TRY IT »
Give the listing back in full, exactly as written, with the pictures removed.

DATA SHOWN »
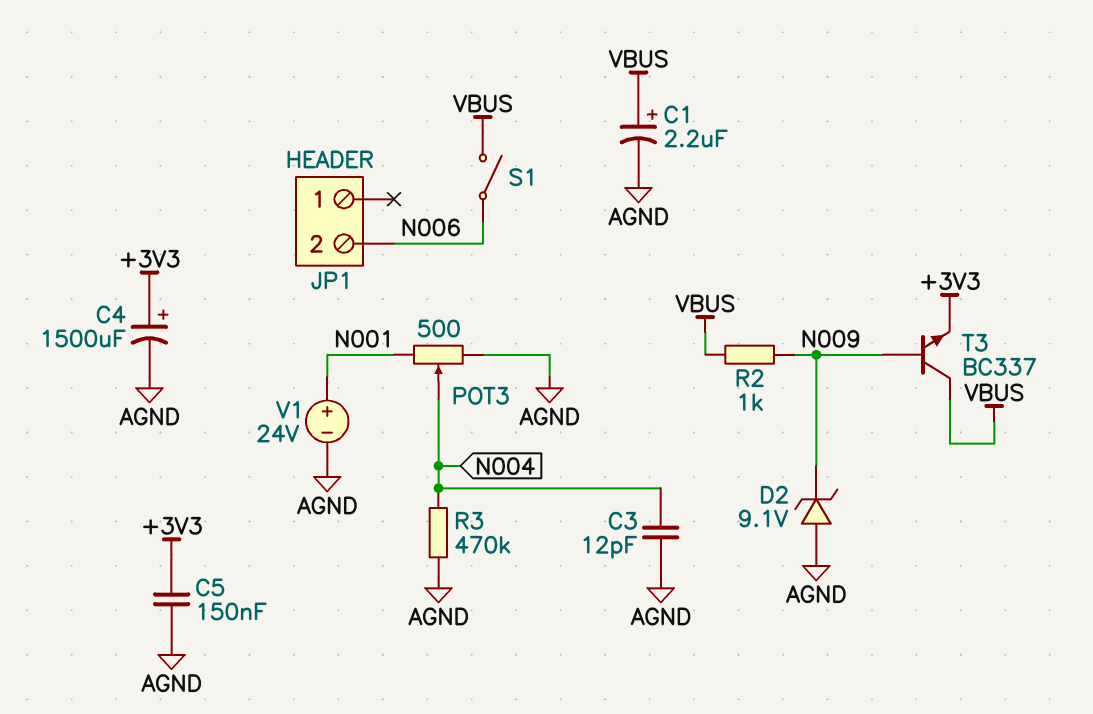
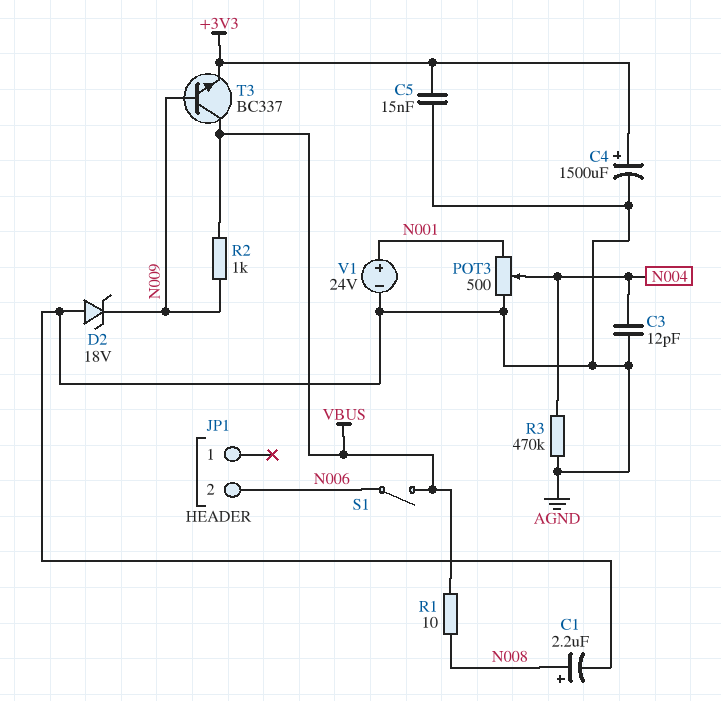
C1: 2.2uF (plus VBUS, minus AGND) -> 2.2uF (plus N008, minus AGND)
C5: 150nF (+3V3, AGND) -> 15nF (+3V3, AGND)
D2: zener 9.1V (A AGND, K N009) -> zener 18V (A AGND, K N009)
R1: none -> 10 (N008, VBUS)

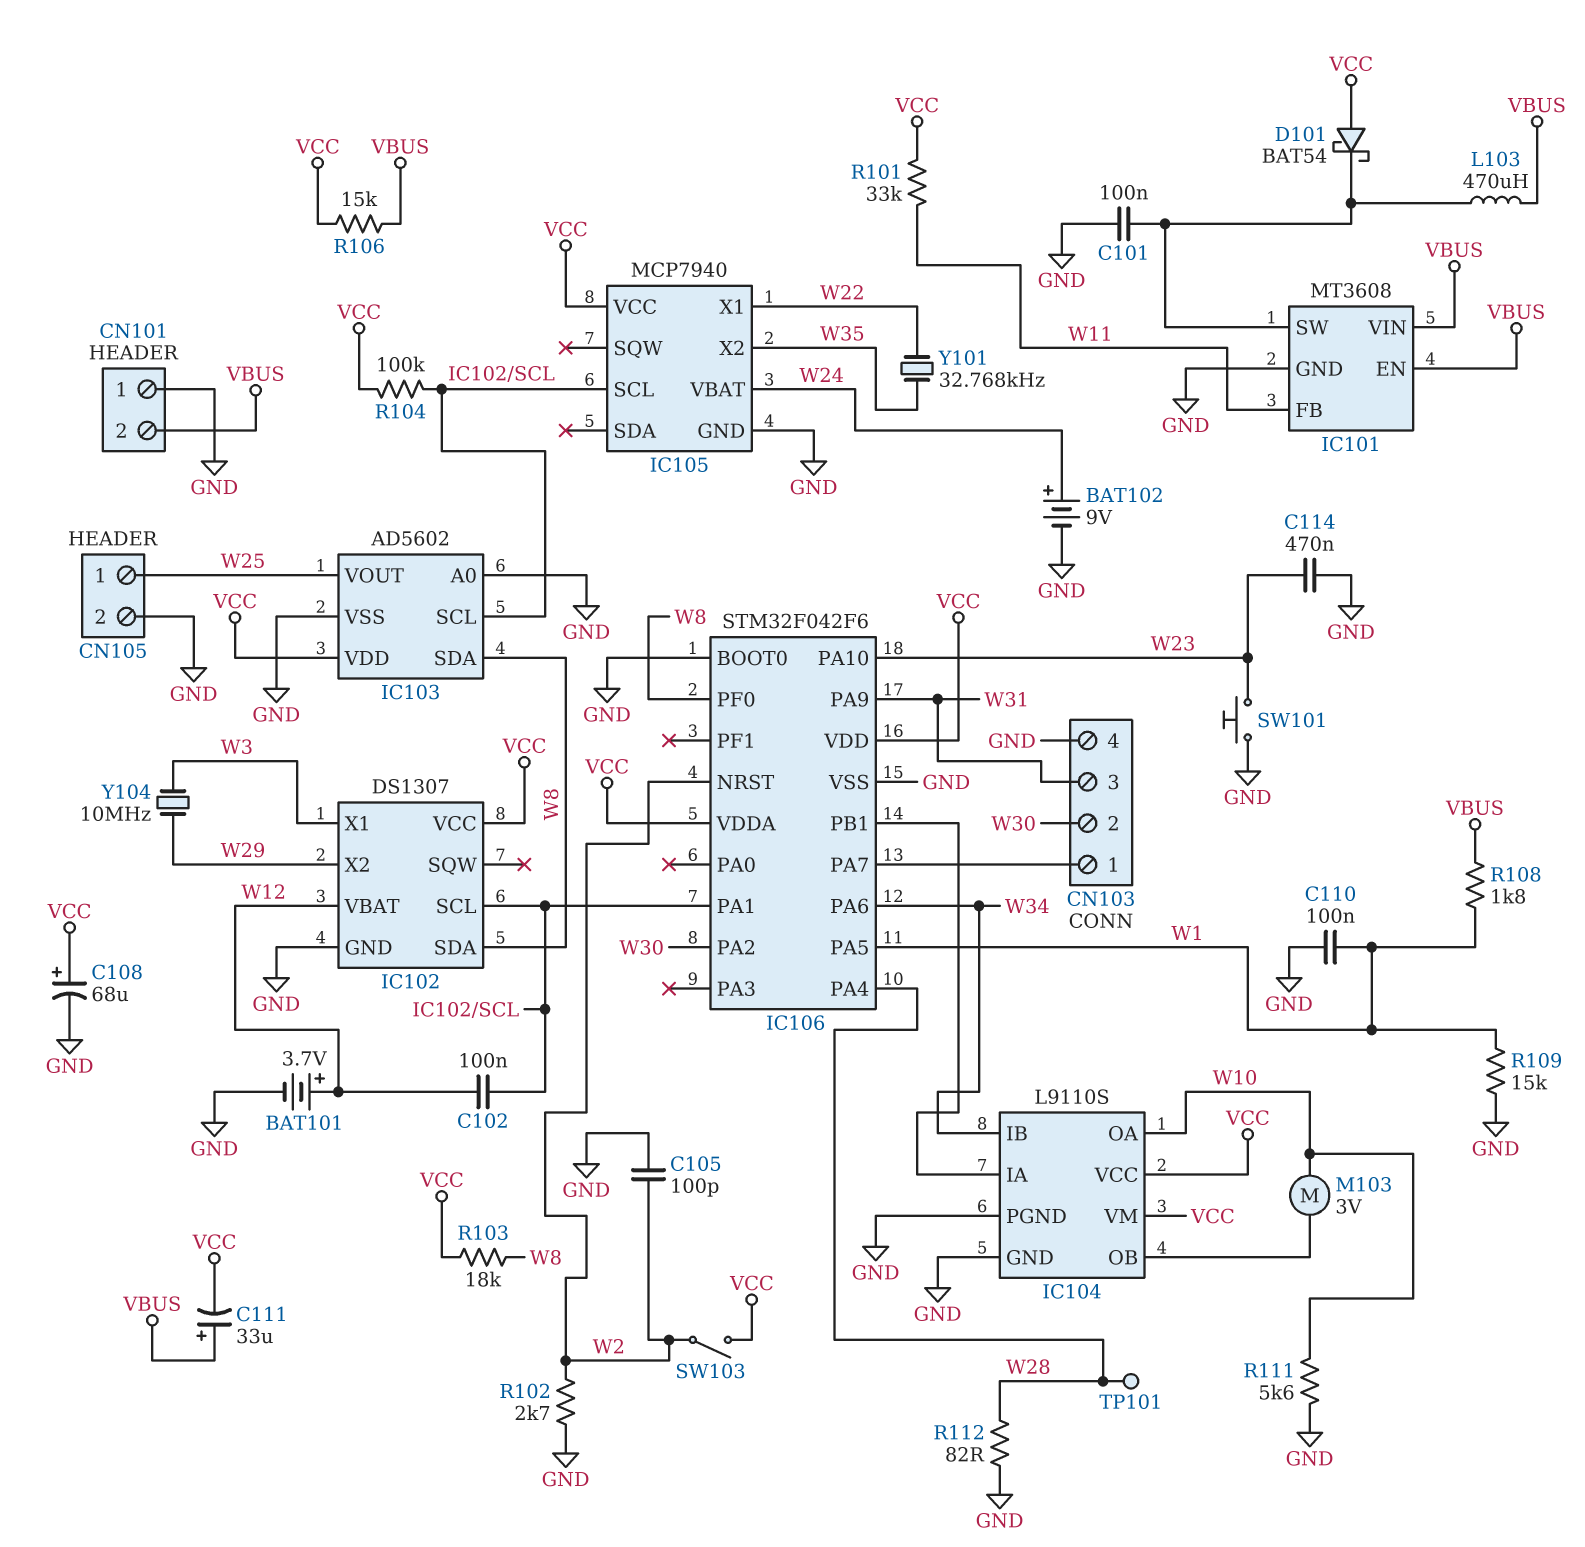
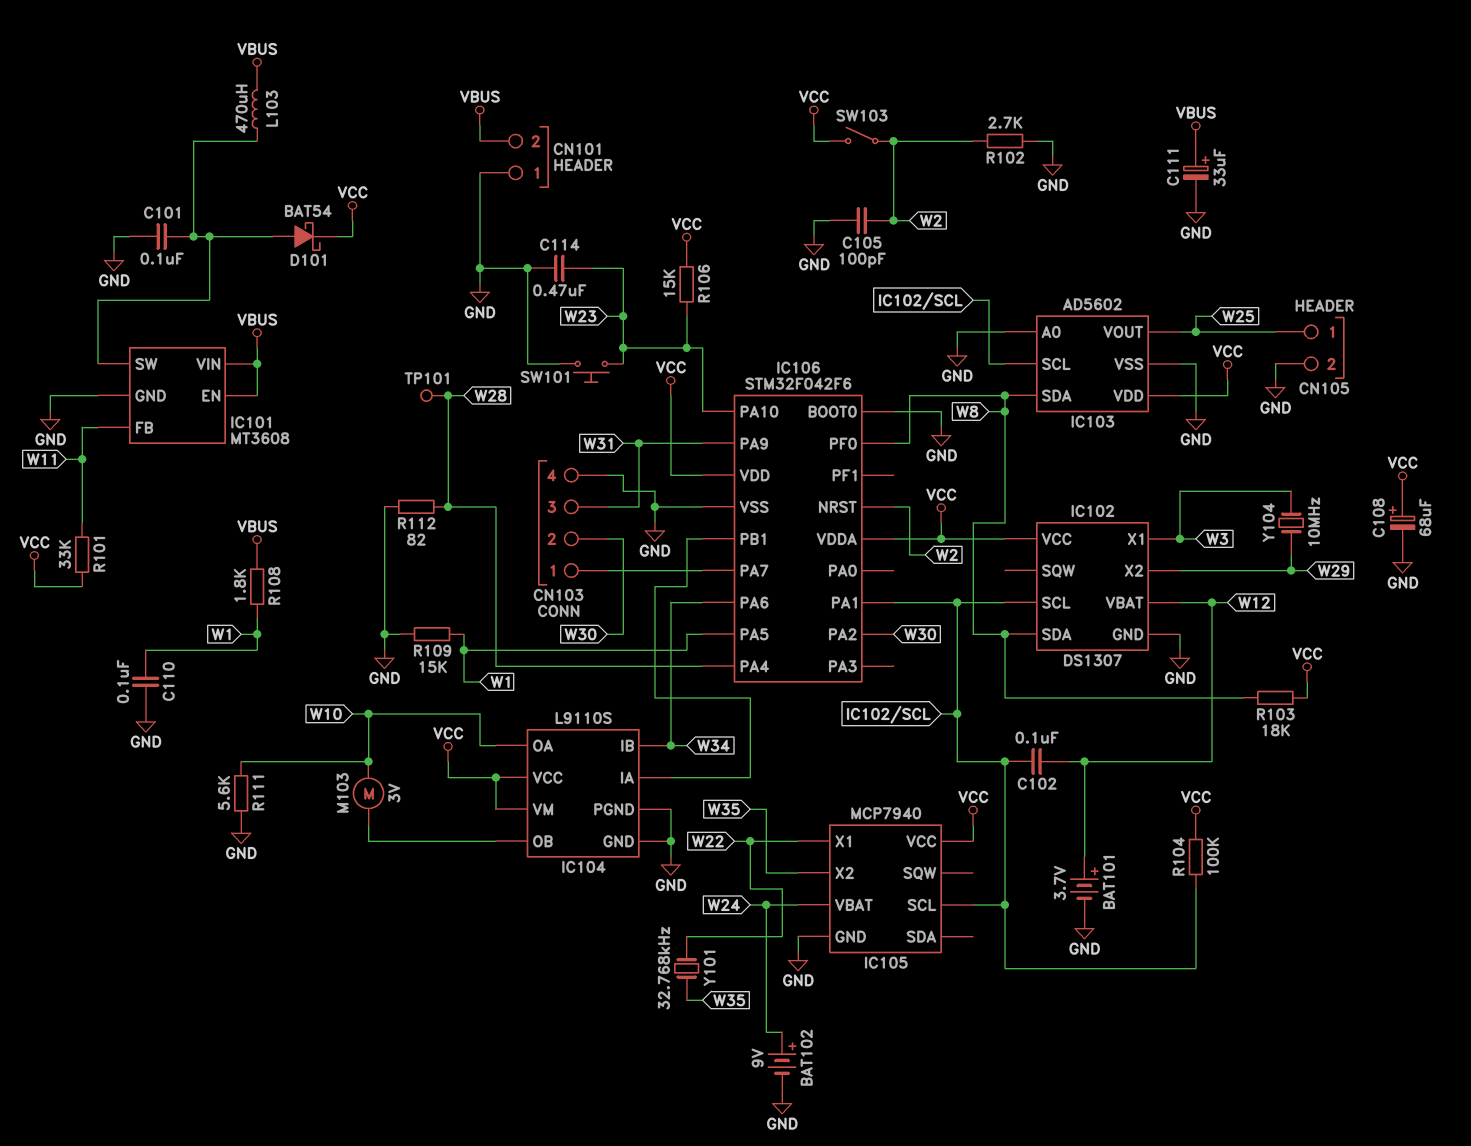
C111: 33uF (plus VBUS, minus VCC) -> 33uF (plus VBUS, minus GND)
D101: schottky BAT54 (A VCC, K IC101/SW) -> schottky BAT54 (A IC101/SW, K VCC)
R106: 15k (VBUS, VCC) -> 15k (VCC, W23)

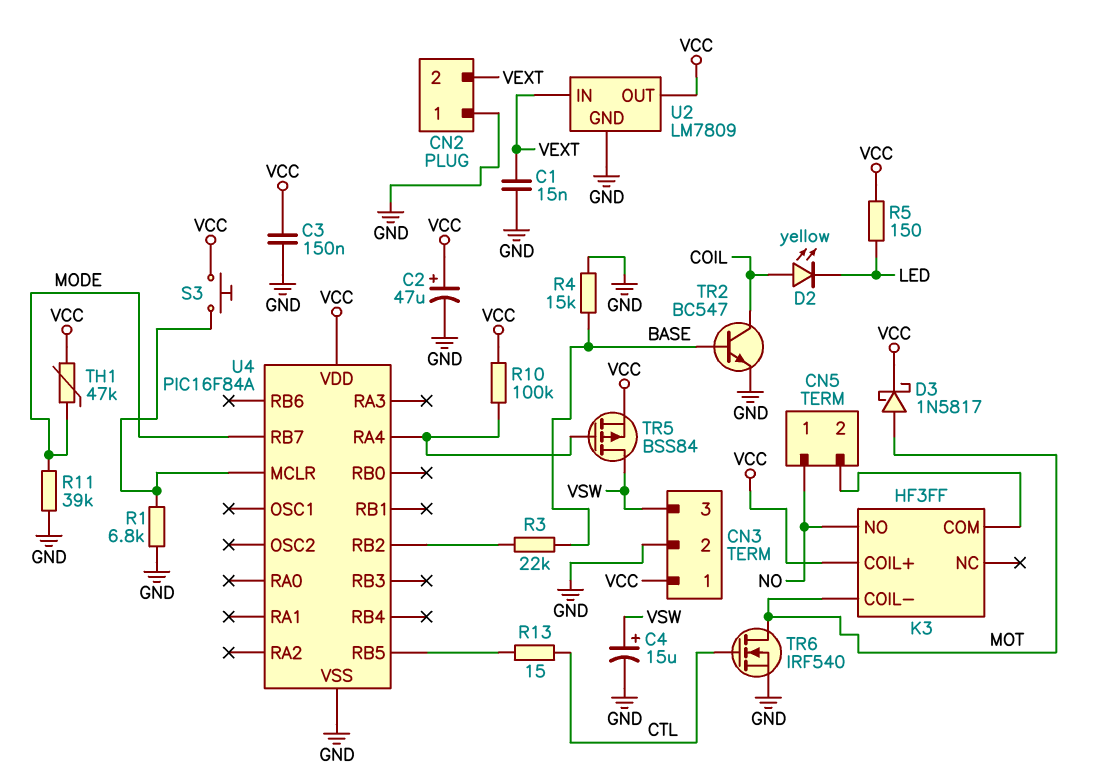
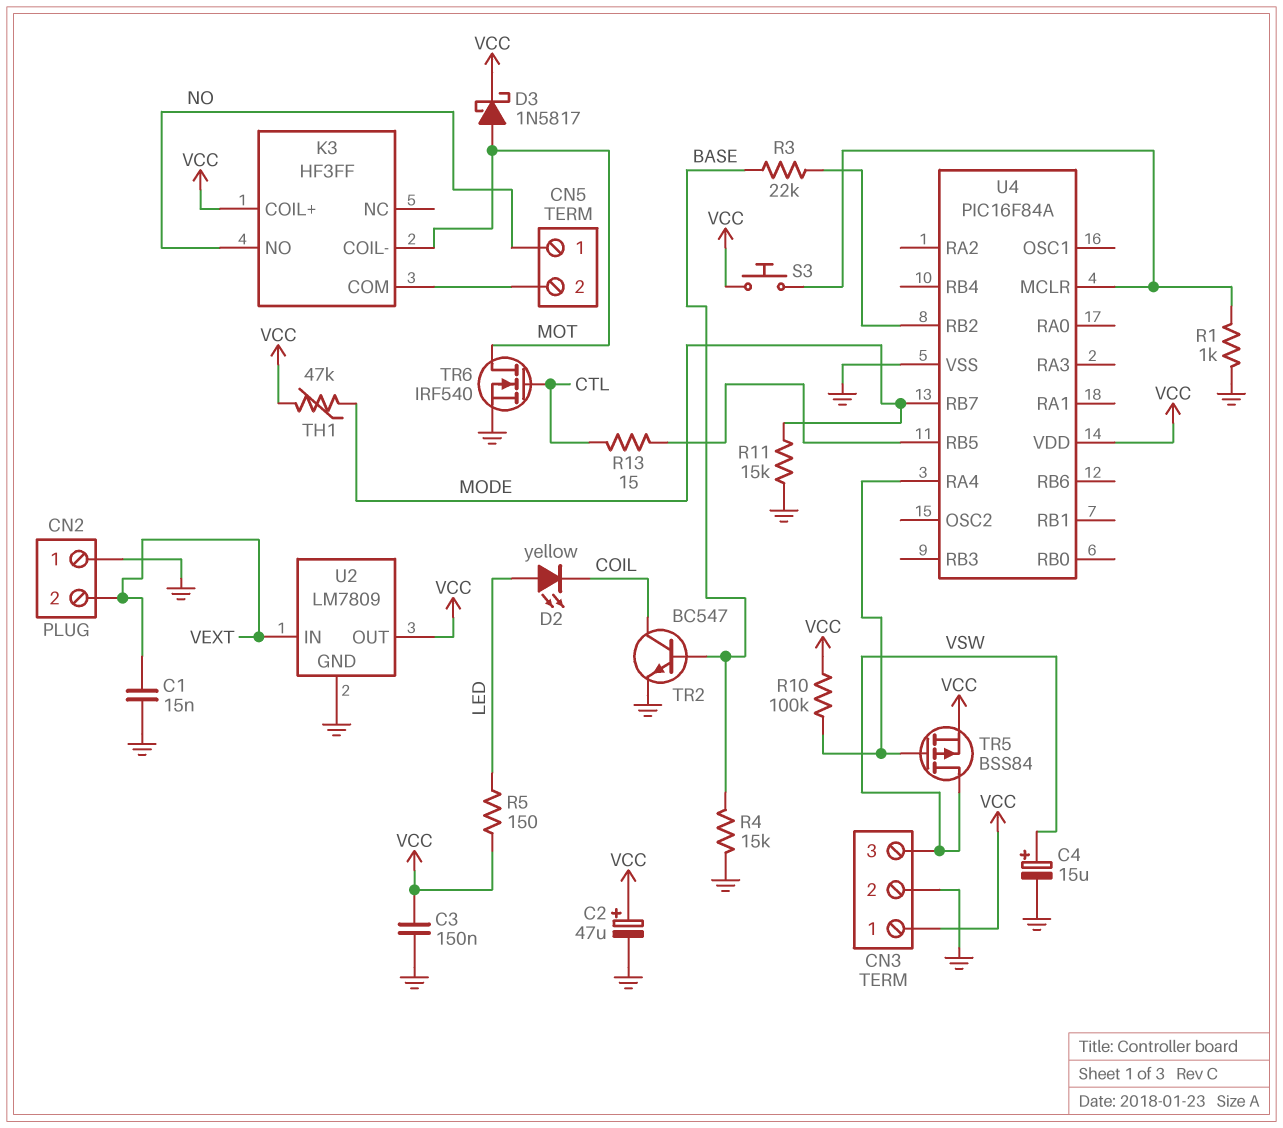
D2: LED yellow (A COIL, K LED) -> LED yellow (A LED, K COIL)
R1: 6.8k (GND, U4/MCLR) -> 1k (GND, U4/MCLR)
R11: 39k (GND, MODE) -> 15k (GND, MODE)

ANSWER TO THIS EXERCISE »
C1: 2.2uF (plus VBUS, minus AGND) -> 2.2uF (plus N008, minus AGND)
C5: 150nF (+3V3, AGND) -> 15nF (+3V3, AGND)
D2: zener 9.1V (A AGND, K N009) -> zener 18V (A AGND, K N009)
R1: none -> 10 (N008, VBUS)

C111: 33uF (plus VBUS, minus VCC) -> 33uF (plus VBUS, minus GND)
D101: schottky BAT54 (A VCC, K IC101/SW) -> schottky BAT54 (A IC101/SW, K VCC)
R106: 15k (VBUS, VCC) -> 15k (VCC, W23)

D2: LED yellow (A COIL, K LED) -> LED yellow (A LED, K COIL)
R1: 6.8k (GND, U4/MCLR) -> 1k (GND, U4/MCLR)
R11: 39k (GND, MODE) -> 15k (GND, MODE)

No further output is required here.